** Opening Supplied information block **
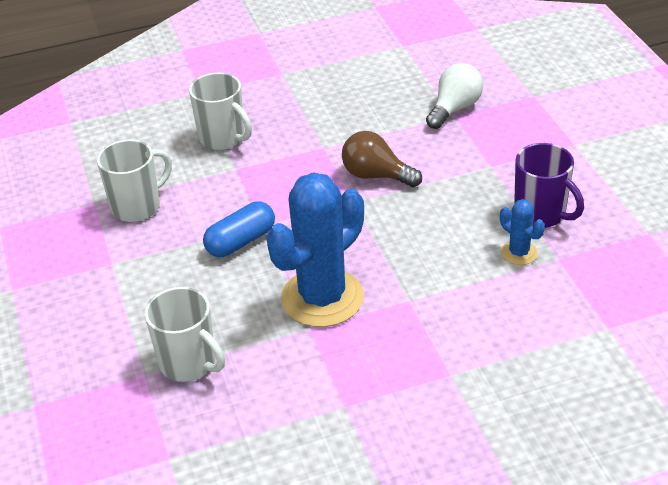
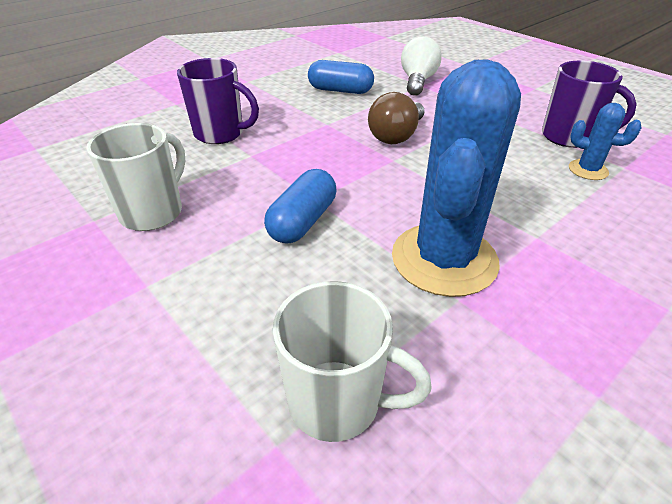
camera: 25 degrees left, 0 degrees up
(223, 138) = (220, 134): white mug -> purple mug
(365, 106) = (340, 90): none -> blue capsule
(376, 175) = (396, 136): brown light bulb -> brown light bulb turned 60 degrees counterclockwise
** Closing Supplied information block **
**What is required**
Tally the lines of the data that hold the string "degrees". Answer with the number and nothing more.

**Task solution**
2